* _ASSIGNED TASK_
Among the lines below, return each one that contains the word "NAND".

[Content revision data]
-- Opening Marker --
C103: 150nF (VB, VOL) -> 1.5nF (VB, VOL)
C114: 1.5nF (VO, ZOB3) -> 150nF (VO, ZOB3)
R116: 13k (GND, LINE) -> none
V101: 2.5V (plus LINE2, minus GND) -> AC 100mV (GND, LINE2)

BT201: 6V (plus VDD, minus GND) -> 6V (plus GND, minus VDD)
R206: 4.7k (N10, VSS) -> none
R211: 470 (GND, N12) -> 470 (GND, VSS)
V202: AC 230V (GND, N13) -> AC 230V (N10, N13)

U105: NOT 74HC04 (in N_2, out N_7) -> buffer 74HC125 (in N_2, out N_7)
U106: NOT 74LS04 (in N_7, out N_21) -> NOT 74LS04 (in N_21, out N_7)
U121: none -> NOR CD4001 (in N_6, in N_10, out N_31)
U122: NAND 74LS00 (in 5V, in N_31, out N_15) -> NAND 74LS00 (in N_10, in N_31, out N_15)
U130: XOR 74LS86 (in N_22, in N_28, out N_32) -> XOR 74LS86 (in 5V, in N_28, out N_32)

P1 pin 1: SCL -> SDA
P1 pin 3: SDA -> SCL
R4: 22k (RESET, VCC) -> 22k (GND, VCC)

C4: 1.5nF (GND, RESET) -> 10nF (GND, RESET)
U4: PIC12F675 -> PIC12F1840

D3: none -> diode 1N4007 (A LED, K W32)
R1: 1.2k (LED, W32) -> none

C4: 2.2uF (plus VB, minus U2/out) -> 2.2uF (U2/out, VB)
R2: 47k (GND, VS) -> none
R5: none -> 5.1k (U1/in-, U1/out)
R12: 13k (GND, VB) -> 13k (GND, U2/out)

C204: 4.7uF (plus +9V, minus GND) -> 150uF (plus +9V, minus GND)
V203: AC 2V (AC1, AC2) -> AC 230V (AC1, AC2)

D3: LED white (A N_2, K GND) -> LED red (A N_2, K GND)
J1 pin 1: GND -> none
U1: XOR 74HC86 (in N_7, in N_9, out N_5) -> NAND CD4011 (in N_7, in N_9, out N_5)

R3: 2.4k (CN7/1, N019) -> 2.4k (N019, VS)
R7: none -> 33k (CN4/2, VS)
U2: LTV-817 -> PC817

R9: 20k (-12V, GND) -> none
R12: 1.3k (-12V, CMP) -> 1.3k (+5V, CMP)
-- Closing Marker --
* _ANSWER_
U122: NAND 74LS00 (in 5V, in N_31, out N_15) -> NAND 74LS00 (in N_10, in N_31, out N_15)
U1: XOR 74HC86 (in N_7, in N_9, out N_5) -> NAND CD4011 (in N_7, in N_9, out N_5)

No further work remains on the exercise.